# Task description
Can you recast the listing below as a Markdown table with the columns Row and Text, giving each line its own numbered row? Omit blank lines and leave the pictures out.

— start of Extracted data —

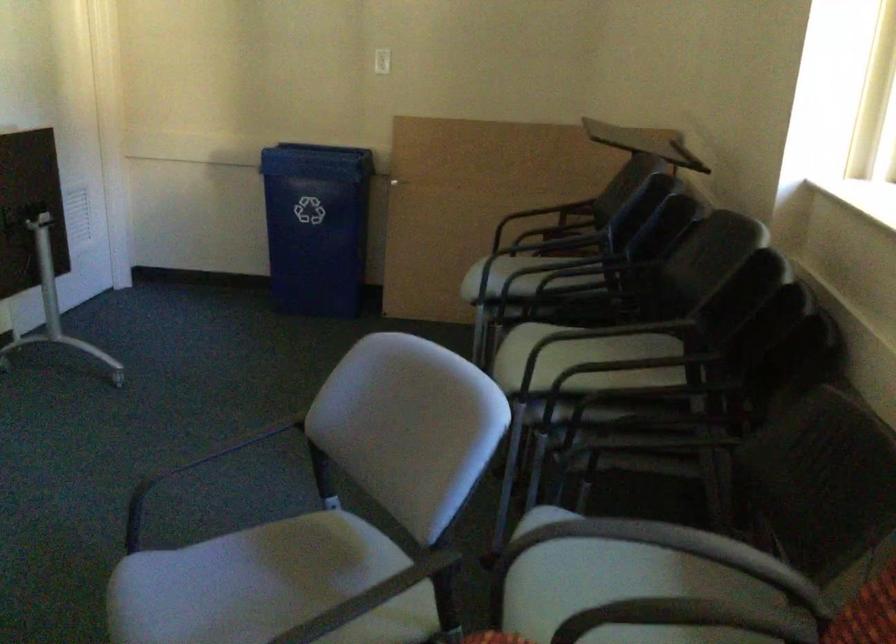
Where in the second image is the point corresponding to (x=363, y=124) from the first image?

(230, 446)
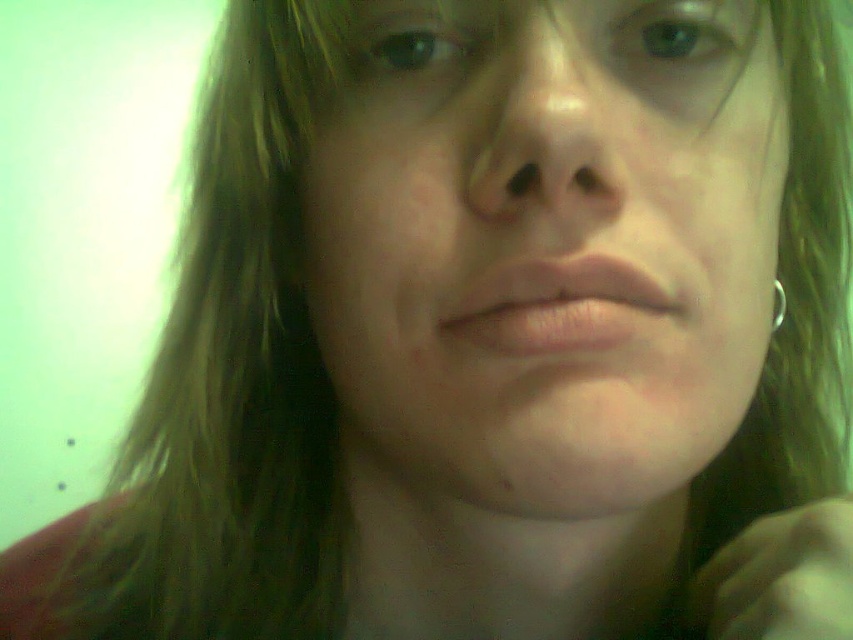
Question: Is the position of smooth skin face at center more distant than that of pink matte lips at center?

Choices:
 (A) yes
 (B) no

Answer: (B)

Question: Which object is the farthest from the smooth skin face at center?

Choices:
 (A) silver metallic ring at lower right
 (B) pink matte lips at center

Answer: (A)

Question: Estimate the real-world distances between objects in this image. Which object is farther from the silver metallic ring at lower right?

Choices:
 (A) smooth skin face at center
 (B) pink matte lips at center

Answer: (A)

Question: Does smooth skin face at center have a lesser width compared to pink matte lips at center?

Choices:
 (A) yes
 (B) no

Answer: (B)

Question: Can you confirm if smooth skin face at center is thinner than silver metallic ring at lower right?

Choices:
 (A) yes
 (B) no

Answer: (B)

Question: Which of the following is the closest to the observer?

Choices:
 (A) (567, 316)
 (B) (555, 269)

Answer: (B)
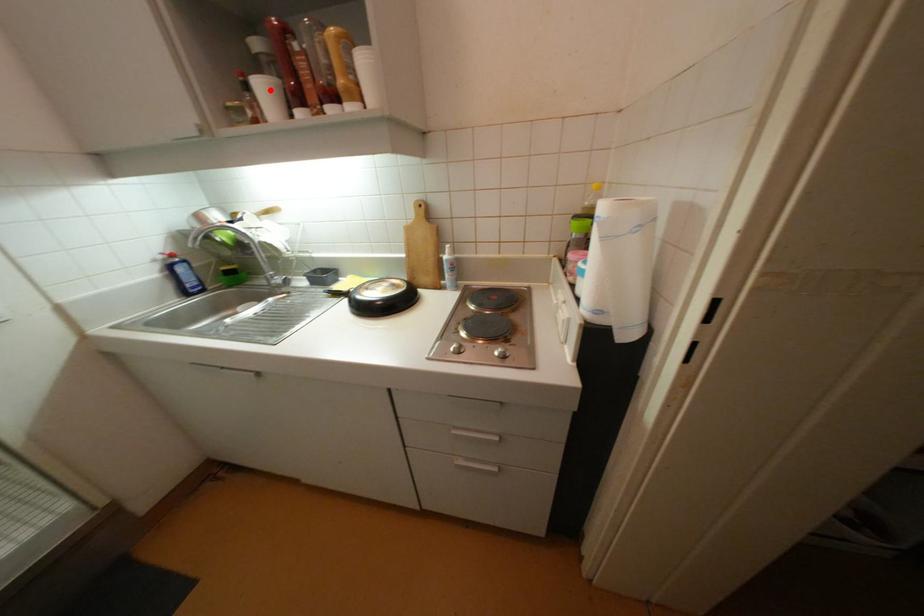
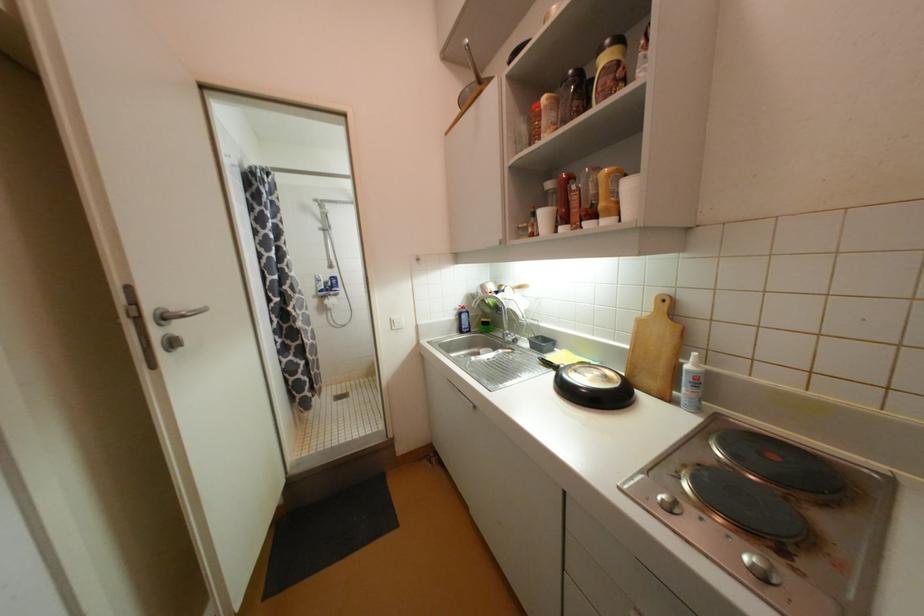
Where in the second image is the point corresponding to the highlighted location from the first image?

(550, 216)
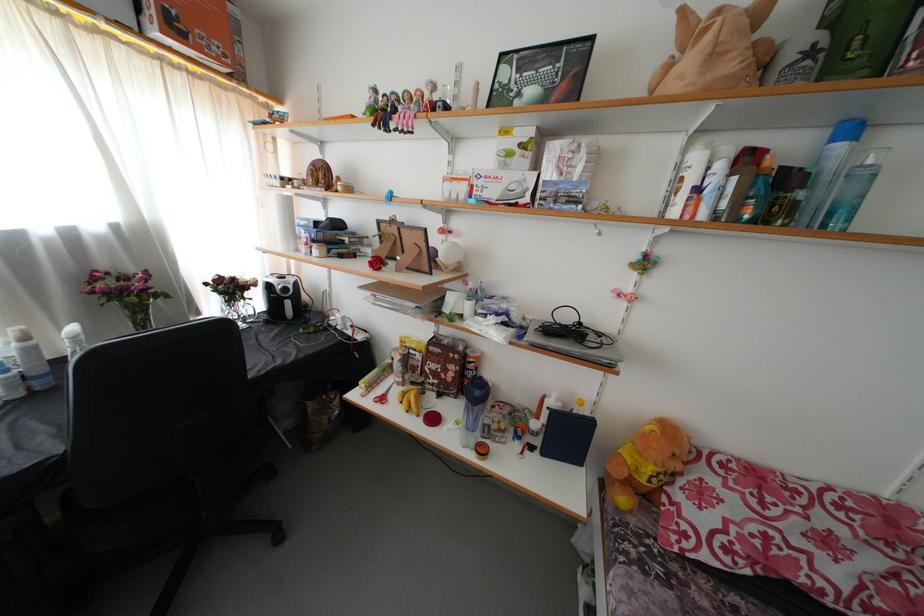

— end of Extracted data —

# Result of this exercise
| Row | Text |
|---|---|
| 1 | Where in the second image is the point corresponding to (x=363, y=124) from the first image? |
| 2 | (230, 446) |
| 3 | Question: Is the position of smooth skin face at center more distant than that of pink matte lips at center? |
| 4 | Choices: |
| 5 |  (A) yes |
| 6 |  (B) no |
| 7 | Answer: (B) |
| 8 | Question: Which object is the farthest from the smooth skin face at center? |
| 9 | Choices: |
| 10 |  (A) silver metallic ring at lower right |
| 11 |  (B) pink matte lips at center |
| 12 | Answer: (A) |
| 13 | Question: Estimate the real-world distances between objects in this image. Which object is farther from the silver metallic ring at lower right? |
| 14 | Choices: |
| 15 |  (A) smooth skin face at center |
| 16 |  (B) pink matte lips at center |
| 17 | Answer: (A) |
| 18 | Question: Does smooth skin face at center have a lesser width compared to pink matte lips at center? |
| 19 | Choices: |
| 20 |  (A) yes |
| 21 |  (B) no |
| 22 | Answer: (B) |
| 23 | Question: Can you confirm if smooth skin face at center is thinner than silver metallic ring at lower right? |
| 24 | Choices: |
| 25 |  (A) yes |
| 26 |  (B) no |
| 27 | Answer: (B) |
| 28 | Question: Which of the following is the closest to the observer? |
| 29 | Choices: |
| 30 |  (A) (567, 316) |
| 31 |  (B) (555, 269) |
| 32 | Answer: (B) |
| 33 | Where in the second image is the point corresponding to the highlighted location from the first image? |
| 34 | (550, 216) |